-- Problem description --
Make an exact copy of the records, leaving out the images.

-- Data --

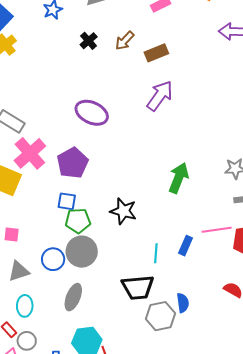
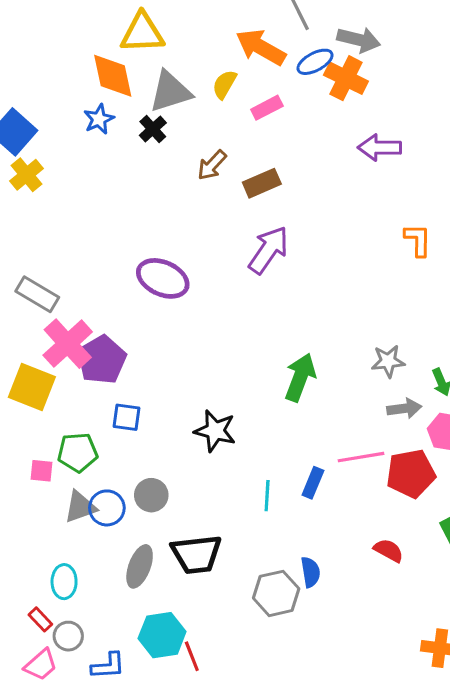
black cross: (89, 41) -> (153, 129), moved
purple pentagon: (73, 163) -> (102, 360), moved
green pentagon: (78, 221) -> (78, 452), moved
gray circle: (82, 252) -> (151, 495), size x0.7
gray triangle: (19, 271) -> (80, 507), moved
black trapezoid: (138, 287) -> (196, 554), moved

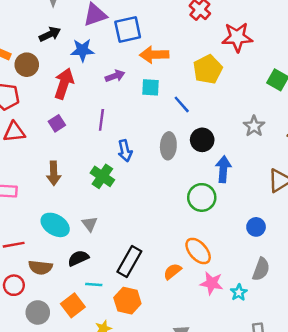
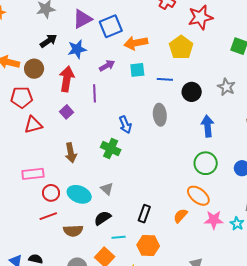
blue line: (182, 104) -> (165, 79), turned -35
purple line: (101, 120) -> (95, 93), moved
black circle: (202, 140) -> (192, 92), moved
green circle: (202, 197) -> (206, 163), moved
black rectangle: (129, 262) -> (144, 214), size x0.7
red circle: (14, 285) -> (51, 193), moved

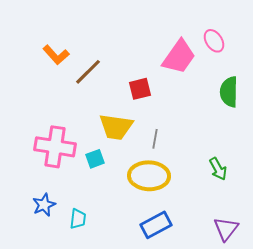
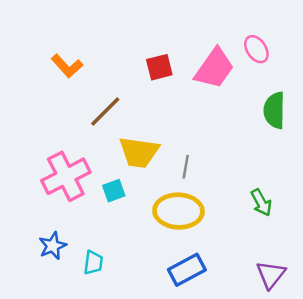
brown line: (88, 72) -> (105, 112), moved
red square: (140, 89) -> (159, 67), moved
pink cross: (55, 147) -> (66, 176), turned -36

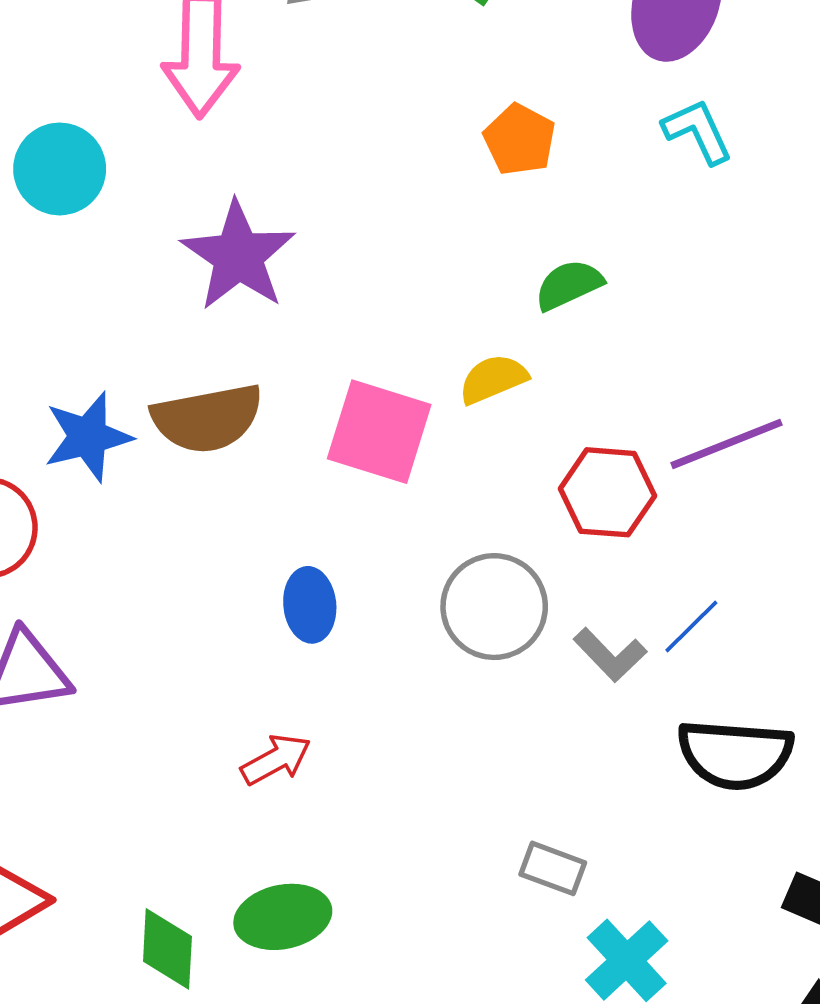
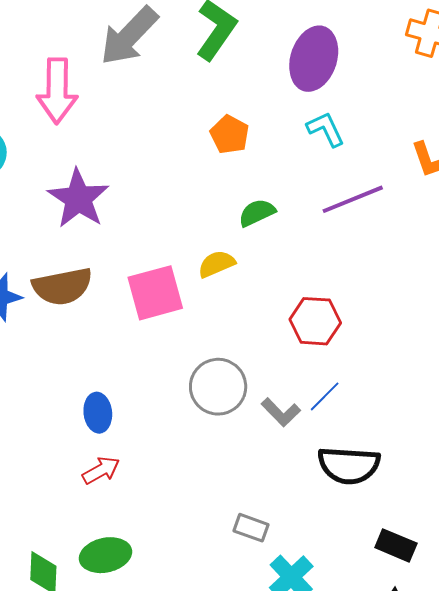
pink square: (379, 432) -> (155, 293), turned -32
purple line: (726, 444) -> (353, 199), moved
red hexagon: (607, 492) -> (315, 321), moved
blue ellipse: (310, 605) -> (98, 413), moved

-- Result of this exercise --
black cross: (89, 41) -> (153, 129), moved
purple pentagon: (73, 163) -> (102, 360), moved
green pentagon: (78, 221) -> (78, 452), moved
gray circle: (82, 252) -> (151, 495), size x0.7
gray triangle: (19, 271) -> (80, 507), moved
black trapezoid: (138, 287) -> (196, 554), moved

blue line: (182, 104) -> (165, 79), turned -35
purple line: (101, 120) -> (95, 93), moved
black circle: (202, 140) -> (192, 92), moved
green circle: (202, 197) -> (206, 163), moved
black rectangle: (129, 262) -> (144, 214), size x0.7
red circle: (14, 285) -> (51, 193), moved

brown line: (88, 72) -> (105, 112), moved
red square: (140, 89) -> (159, 67), moved
pink cross: (55, 147) -> (66, 176), turned -36

pink square: (379, 432) -> (155, 293), turned -32
purple line: (726, 444) -> (353, 199), moved
red hexagon: (607, 492) -> (315, 321), moved
blue ellipse: (310, 605) -> (98, 413), moved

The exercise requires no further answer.